::: Data for review

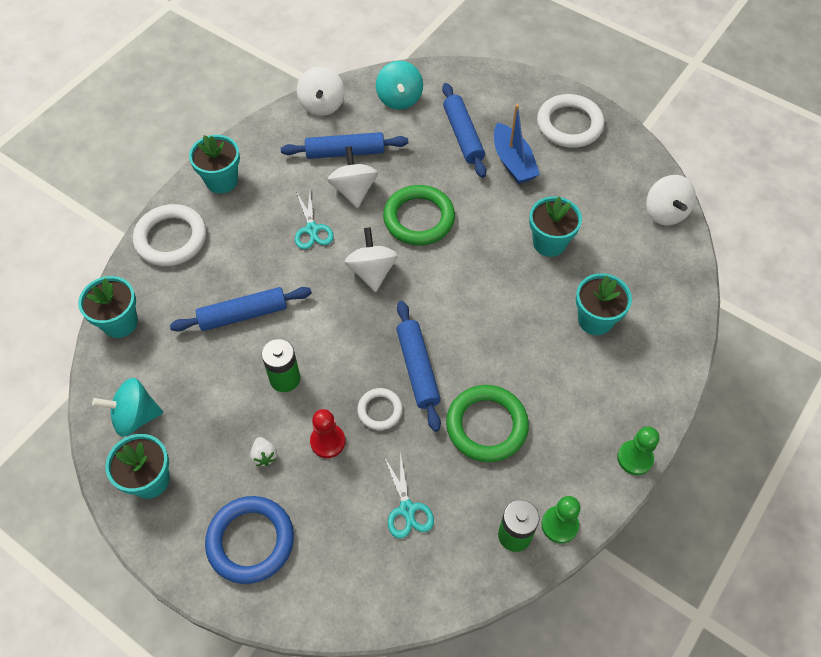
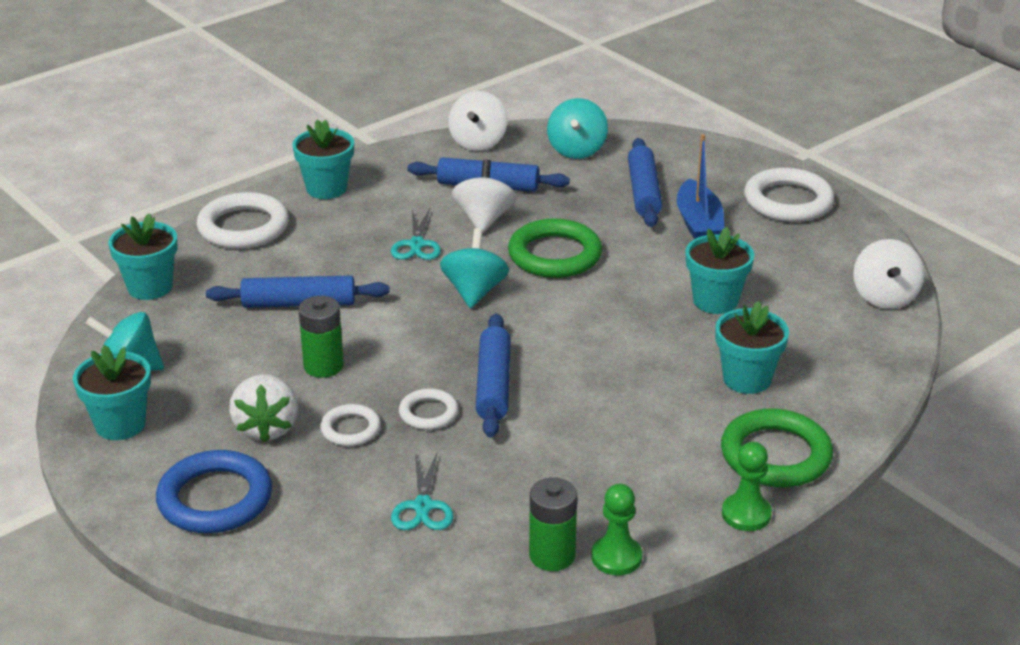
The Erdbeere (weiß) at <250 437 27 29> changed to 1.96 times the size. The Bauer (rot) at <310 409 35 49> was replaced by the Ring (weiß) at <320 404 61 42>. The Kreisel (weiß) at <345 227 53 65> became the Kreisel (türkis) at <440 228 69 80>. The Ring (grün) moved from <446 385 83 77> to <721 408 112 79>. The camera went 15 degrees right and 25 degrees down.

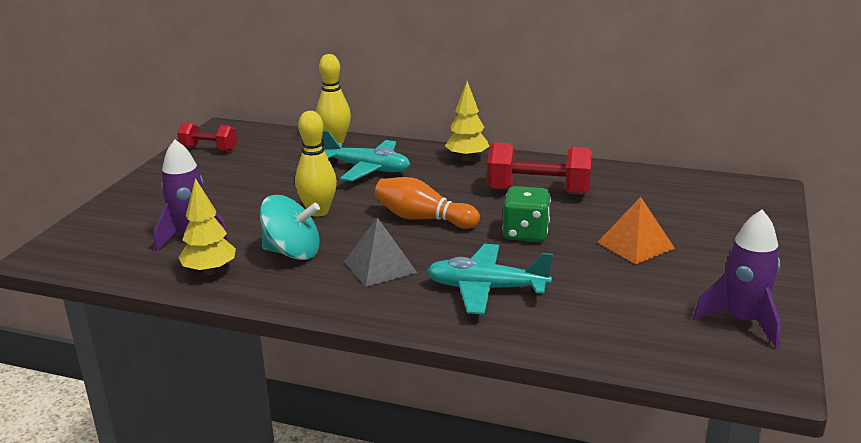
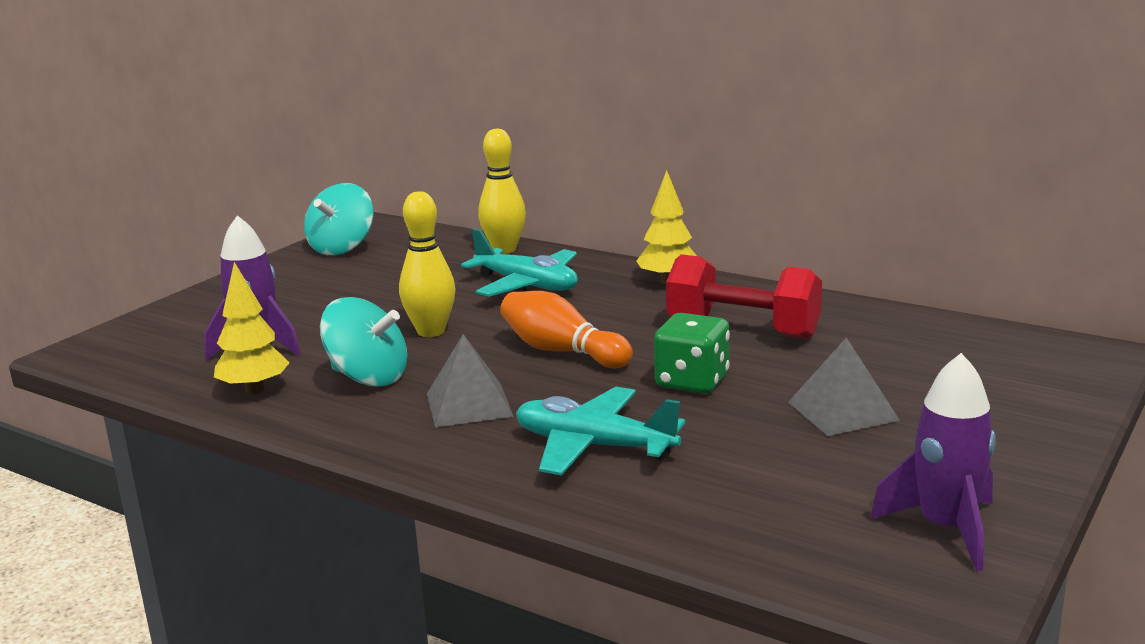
The Hantel (rot) at <177 122 60 29> was replaced by the Kreisel (türkis) at <304 183 70 72>. The Pyramide (orange) at <597 197 78 67> became the Pyramide (grau) at <788 337 112 99>. The camera went 15 degrees right and 5 degrees down.

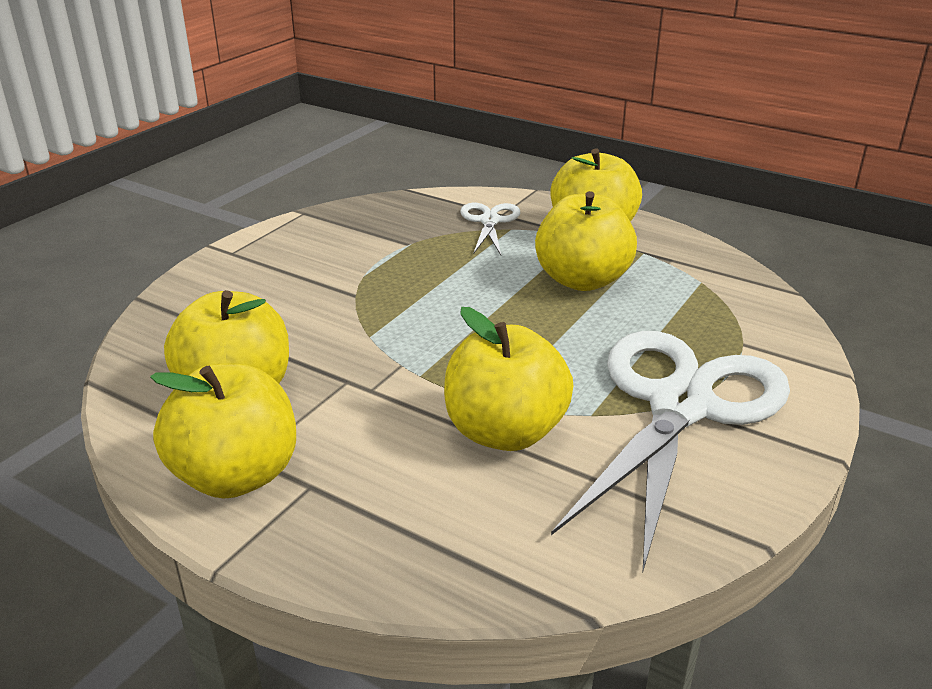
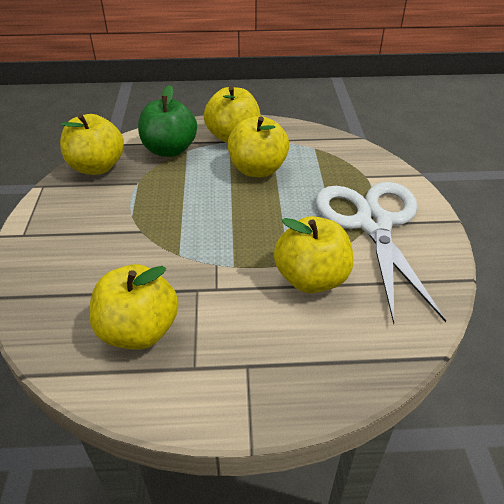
The Apfel (gelb) moved from <150 363 146 135> to <60 114 64 61>. The Schere (weiß) at <460 203 60 52> was replaced by the Apfel (grün) at <138 85 59 72>. The camera went 35 degrees left and 10 degrees up.

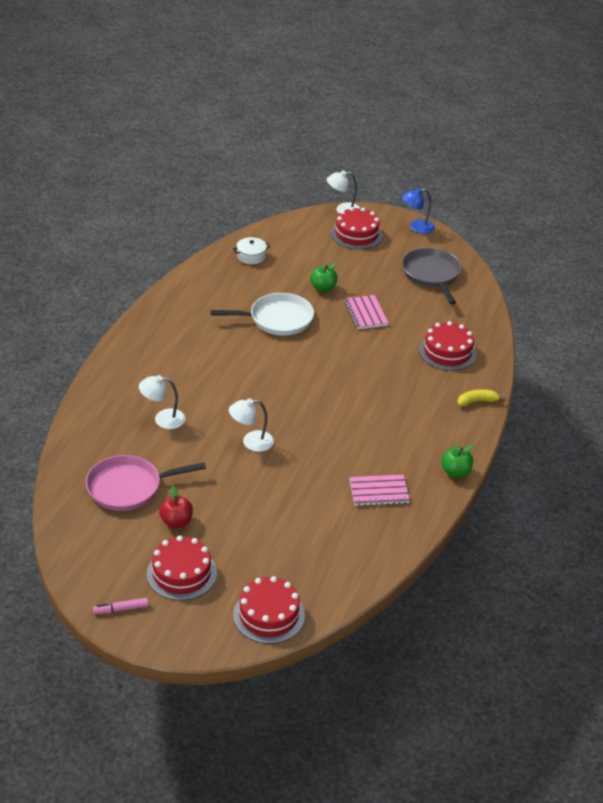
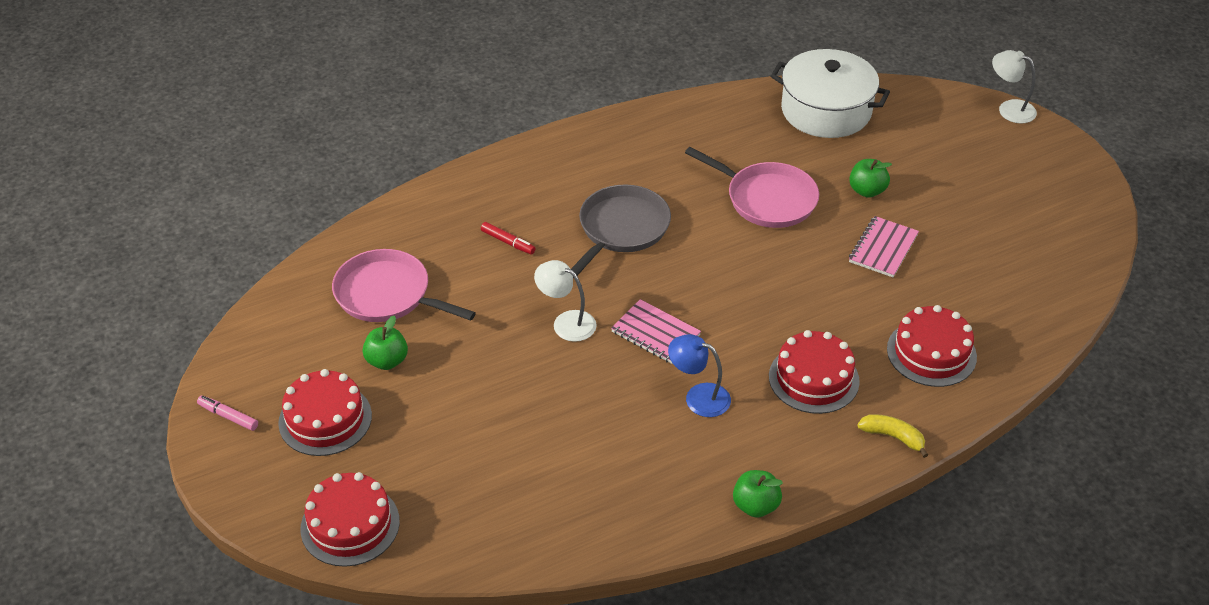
The Apfel (rot) at <159 486 34 42> became the Apfel (grün) at <362 315 46 55>. The Lampe (weiß) at <139 375 47 54> was replaced by the Filzstift (rot) at <481 222 55 32>. The Pfanne (grau) moved from <402 248 60 57> to <571 185 100 93>. The Notizbuch (rosa) moved from <349 474 61 32> to <611 299 90 65>. The Lampe (blau) moved from <402 188 33 46> to <668 334 63 83>. The Pfanne (weiß) at <210 293 104 43> became the Pfanne (rosa) at <685 147 134 81>. The Kuchen (rot) moved from <331 207 52 43> to <769 330 91 84>. The Kochtopf (weiß) at <233 237 37 27> changed to 2.23 times the size. The camera went 45 degrees right and 5 degrees up.

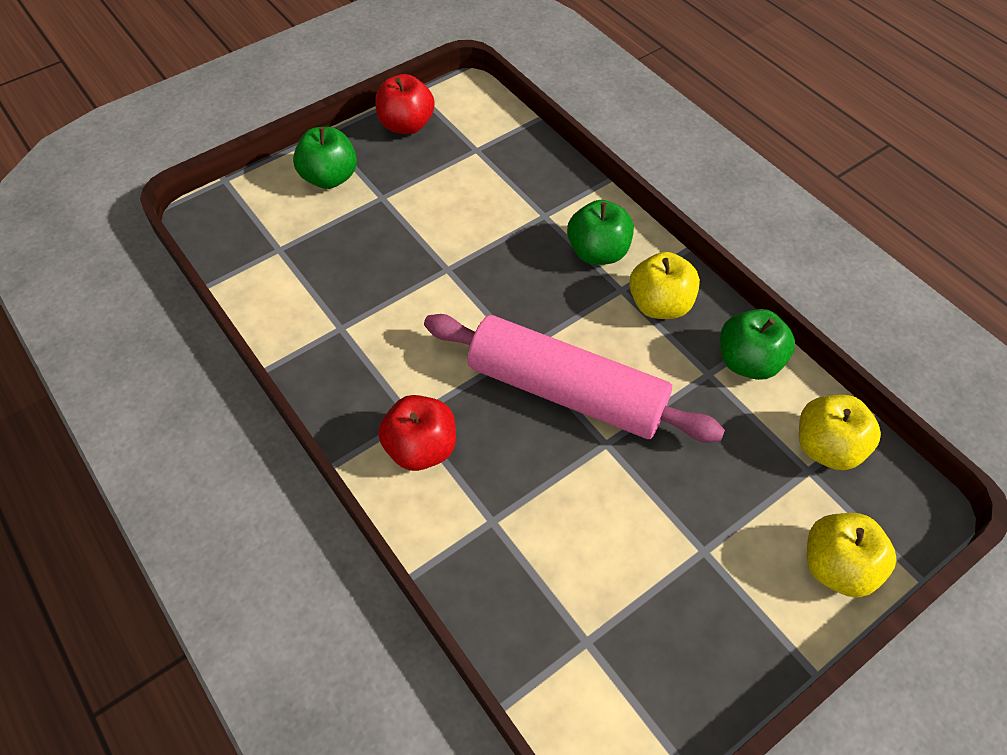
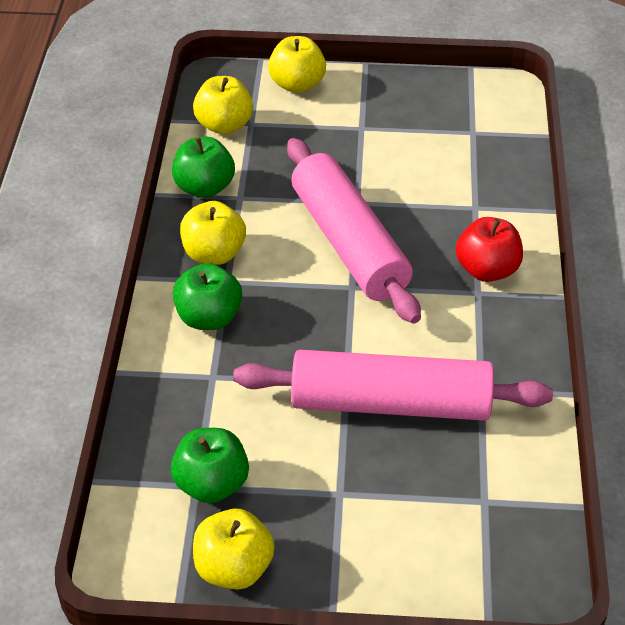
The Apfel (grün) moved from <293 127 64 62> to <171 428 78 75>. The Apfel (rot) at <375 74 59 60> became the Apfel (gelb) at <193 509 82 80>. The Nudelholz (rosa) at <233 350 320 71> appeared. The camera went 140 degrees left and 10 degrees down.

::::::

Each entry above has to be set down again verbatim, except for its pictures.

Exercise answer =>
The Erdbeere (weiß) at <250 437 27 29> changed to 1.96 times the size. The Bauer (rot) at <310 409 35 49> was replaced by the Ring (weiß) at <320 404 61 42>. The Kreisel (weiß) at <345 227 53 65> became the Kreisel (türkis) at <440 228 69 80>. The Ring (grün) moved from <446 385 83 77> to <721 408 112 79>. The camera went 15 degrees right and 25 degrees down.

The Hantel (rot) at <177 122 60 29> was replaced by the Kreisel (türkis) at <304 183 70 72>. The Pyramide (orange) at <597 197 78 67> became the Pyramide (grau) at <788 337 112 99>. The camera went 15 degrees right and 5 degrees down.

The Apfel (gelb) moved from <150 363 146 135> to <60 114 64 61>. The Schere (weiß) at <460 203 60 52> was replaced by the Apfel (grün) at <138 85 59 72>. The camera went 35 degrees left and 10 degrees up.

The Apfel (rot) at <159 486 34 42> became the Apfel (grün) at <362 315 46 55>. The Lampe (weiß) at <139 375 47 54> was replaced by the Filzstift (rot) at <481 222 55 32>. The Pfanne (grau) moved from <402 248 60 57> to <571 185 100 93>. The Notizbuch (rosa) moved from <349 474 61 32> to <611 299 90 65>. The Lampe (blau) moved from <402 188 33 46> to <668 334 63 83>. The Pfanne (weiß) at <210 293 104 43> became the Pfanne (rosa) at <685 147 134 81>. The Kuchen (rot) moved from <331 207 52 43> to <769 330 91 84>. The Kochtopf (weiß) at <233 237 37 27> changed to 2.23 times the size. The camera went 45 degrees right and 5 degrees up.

The Apfel (grün) moved from <293 127 64 62> to <171 428 78 75>. The Apfel (rot) at <375 74 59 60> became the Apfel (gelb) at <193 509 82 80>. The Nudelholz (rosa) at <233 350 320 71> appeared. The camera went 140 degrees left and 10 degrees down.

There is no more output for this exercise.